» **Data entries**
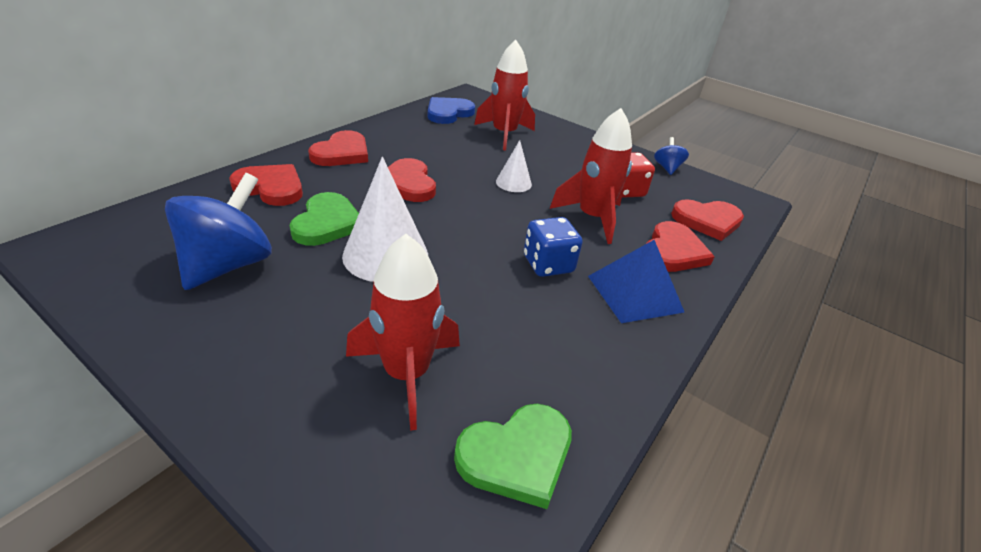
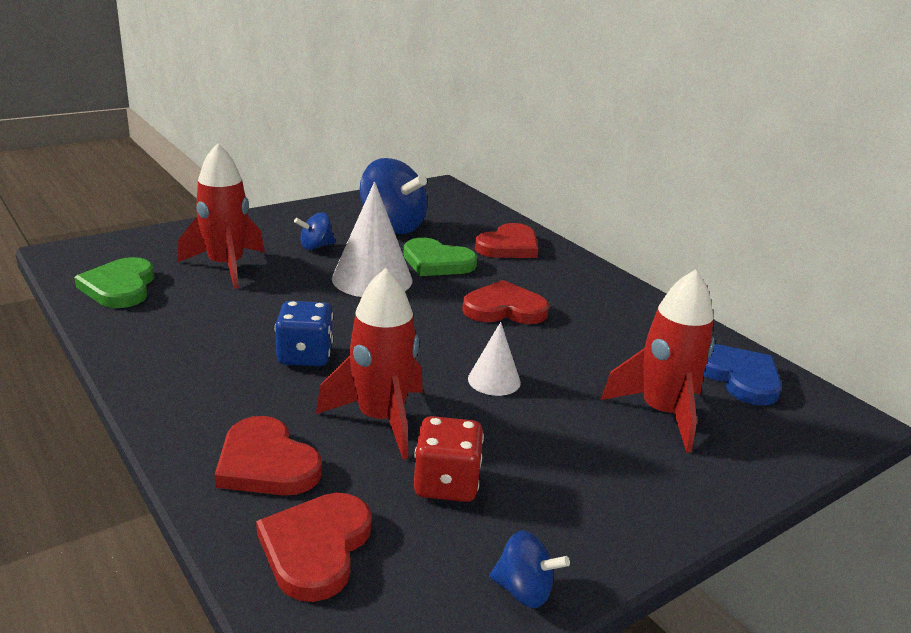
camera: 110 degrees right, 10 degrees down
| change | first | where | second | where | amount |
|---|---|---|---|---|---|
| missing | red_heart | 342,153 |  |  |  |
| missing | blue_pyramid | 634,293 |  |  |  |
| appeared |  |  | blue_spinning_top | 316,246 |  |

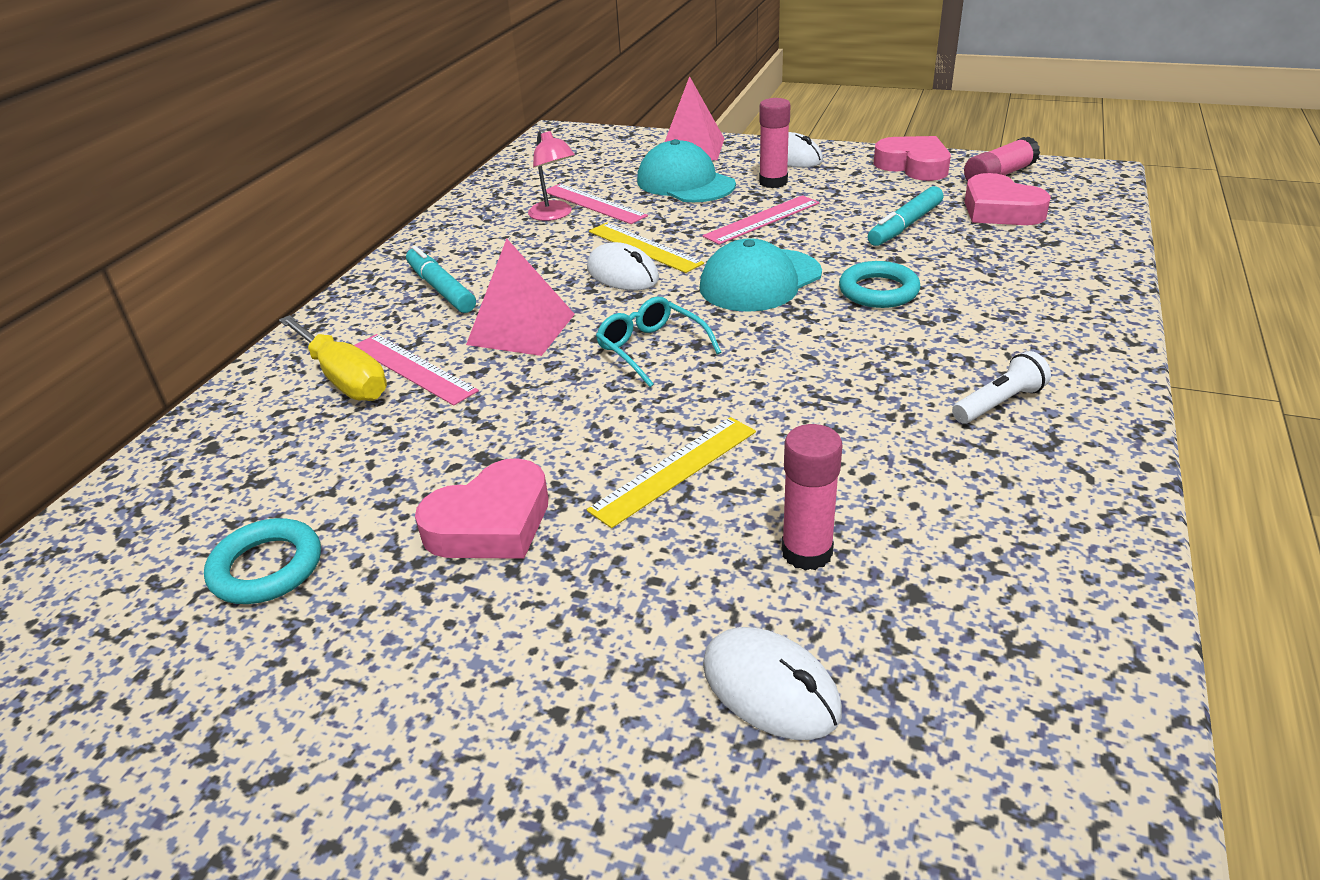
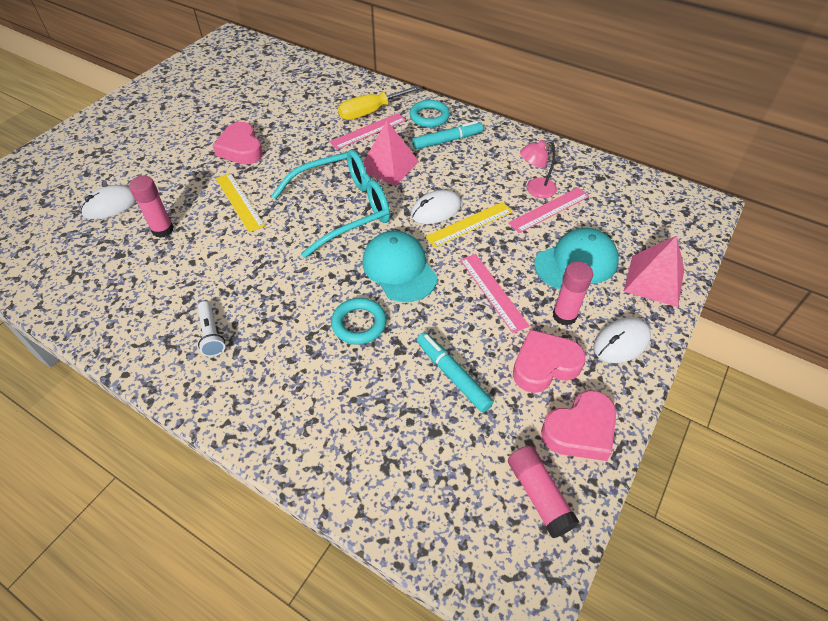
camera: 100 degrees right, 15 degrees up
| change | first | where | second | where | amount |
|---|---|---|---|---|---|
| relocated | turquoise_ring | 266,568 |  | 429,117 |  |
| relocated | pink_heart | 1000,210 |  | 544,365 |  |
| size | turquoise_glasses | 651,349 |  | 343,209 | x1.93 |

» **What to do**
Set the records down again exactly, and omit any picture in them.

» **Written response**
camera: 110 degrees right, 10 degrees down
| change | first | where | second | where | amount |
|---|---|---|---|---|---|
| missing | red_heart | 342,153 |  |  |  |
| missing | blue_pyramid | 634,293 |  |  |  |
| appeared |  |  | blue_spinning_top | 316,246 |  |

camera: 100 degrees right, 15 degrees up
| change | first | where | second | where | amount |
|---|---|---|---|---|---|
| relocated | turquoise_ring | 266,568 |  | 429,117 |  |
| relocated | pink_heart | 1000,210 |  | 544,365 |  |
| size | turquoise_glasses | 651,349 |  | 343,209 | x1.93 |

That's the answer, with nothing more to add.